◆ Activity ◆
Please output exactly the part of the records below that opens with the line containing "(387, 154) = (609, 129): green" and closes with the line containing "(610, 145) = (857, 228): pink", both lines included, and nothing else.

◆ Records supplied ◆
━━━

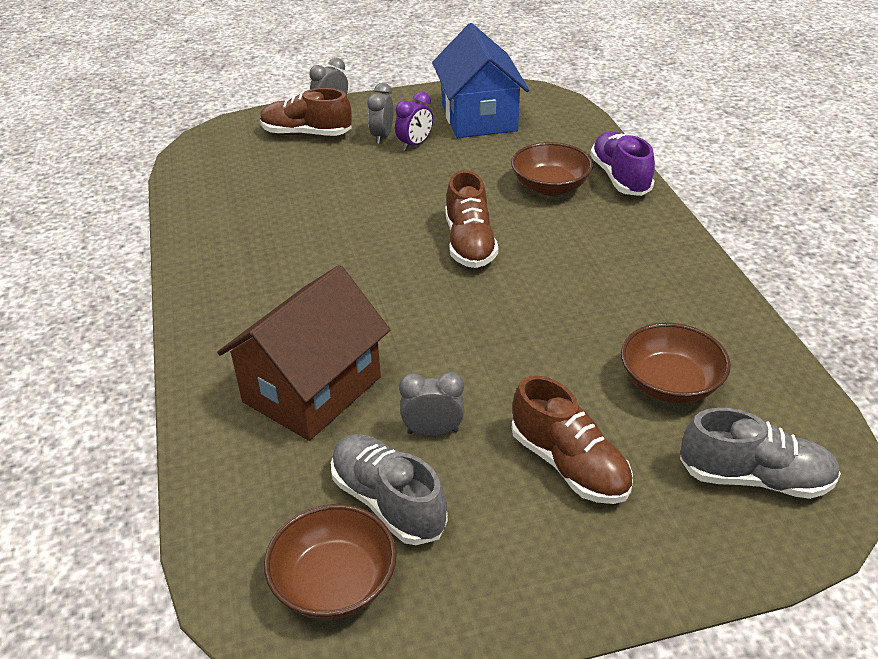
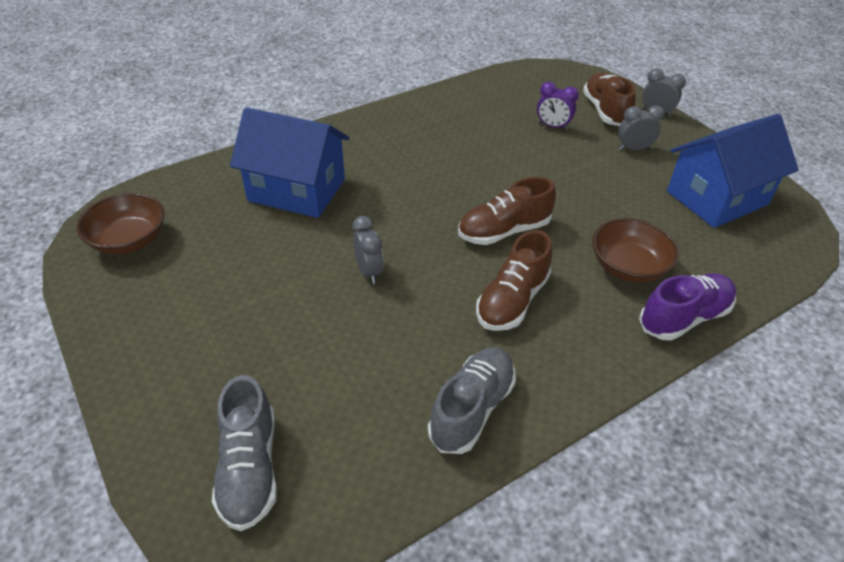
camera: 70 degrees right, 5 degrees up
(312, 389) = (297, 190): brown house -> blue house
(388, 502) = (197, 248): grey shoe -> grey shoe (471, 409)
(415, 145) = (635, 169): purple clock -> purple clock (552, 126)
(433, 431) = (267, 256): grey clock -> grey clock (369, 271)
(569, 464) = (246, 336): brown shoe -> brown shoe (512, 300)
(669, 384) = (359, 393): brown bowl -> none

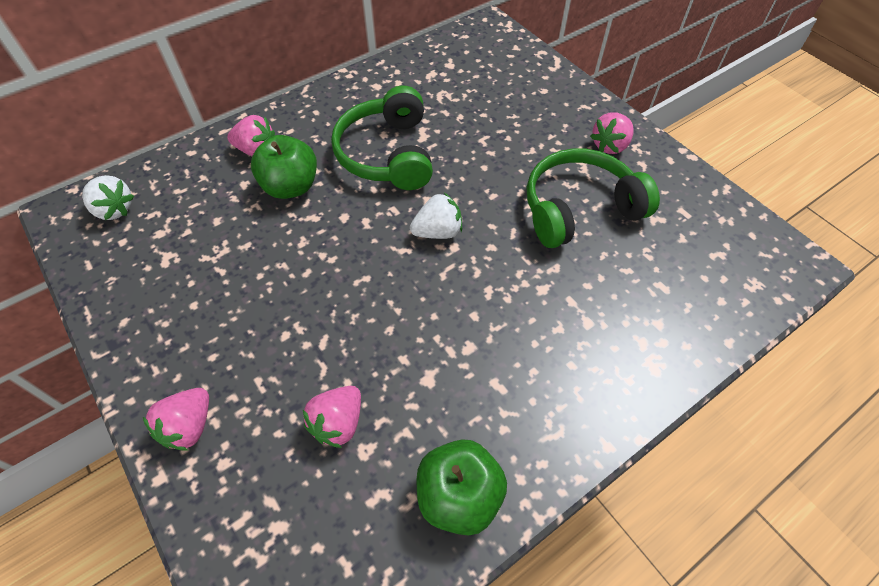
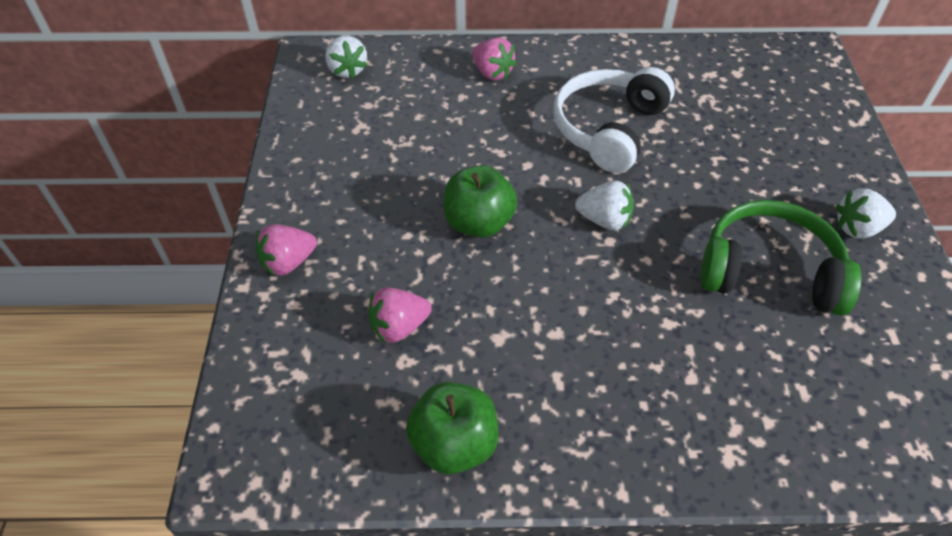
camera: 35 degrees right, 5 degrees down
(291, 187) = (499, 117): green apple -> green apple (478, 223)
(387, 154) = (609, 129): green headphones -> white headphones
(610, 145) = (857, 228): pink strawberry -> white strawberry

━━━

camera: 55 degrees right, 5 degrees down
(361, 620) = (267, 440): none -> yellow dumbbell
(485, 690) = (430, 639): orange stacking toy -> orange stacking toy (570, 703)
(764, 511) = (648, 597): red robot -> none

━━━

◆ Response ◆
(387, 154) = (609, 129): green headphones -> white headphones
(610, 145) = (857, 228): pink strawberry -> white strawberry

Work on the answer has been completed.